Instructions for the task: When you reach the line that contains "BUZZER2 pin IO: TX -> D3" in the data below, start reproducing lines exactly, and stop after the line that contains "LED3 pin SIG: D4 -> A0".
[Data provided — start]
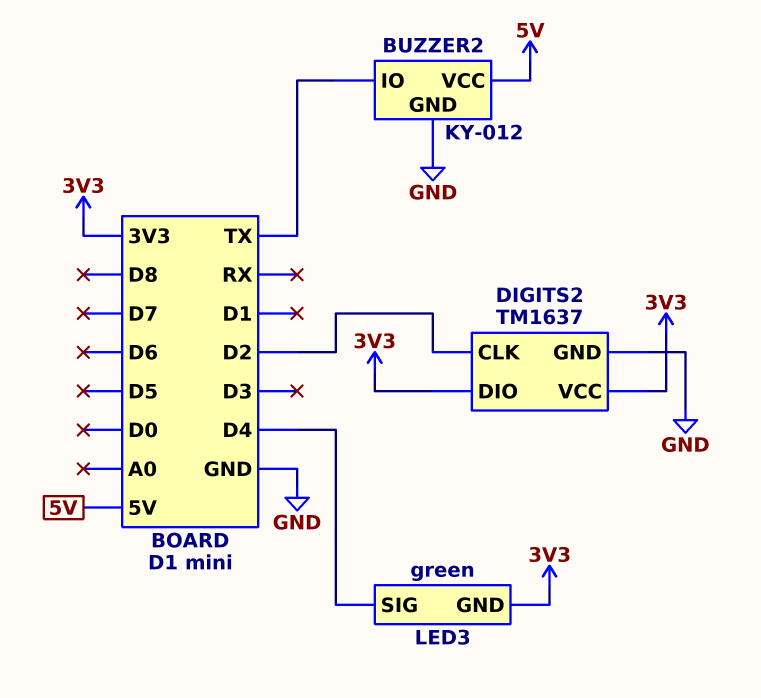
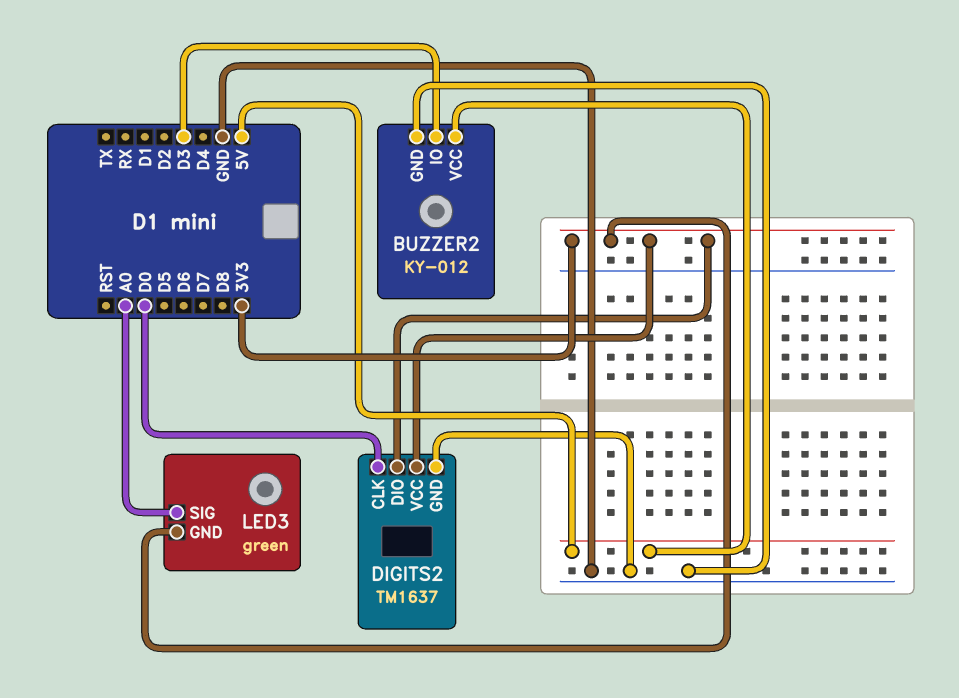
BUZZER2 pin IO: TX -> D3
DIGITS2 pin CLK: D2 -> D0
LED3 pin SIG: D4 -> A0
[Data provided — finish]
[Data provided — start]
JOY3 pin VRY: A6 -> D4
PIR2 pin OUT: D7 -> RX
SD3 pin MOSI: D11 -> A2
[Data provided — finish]
Exercise result:
BUZZER2 pin IO: TX -> D3
DIGITS2 pin CLK: D2 -> D0
LED3 pin SIG: D4 -> A0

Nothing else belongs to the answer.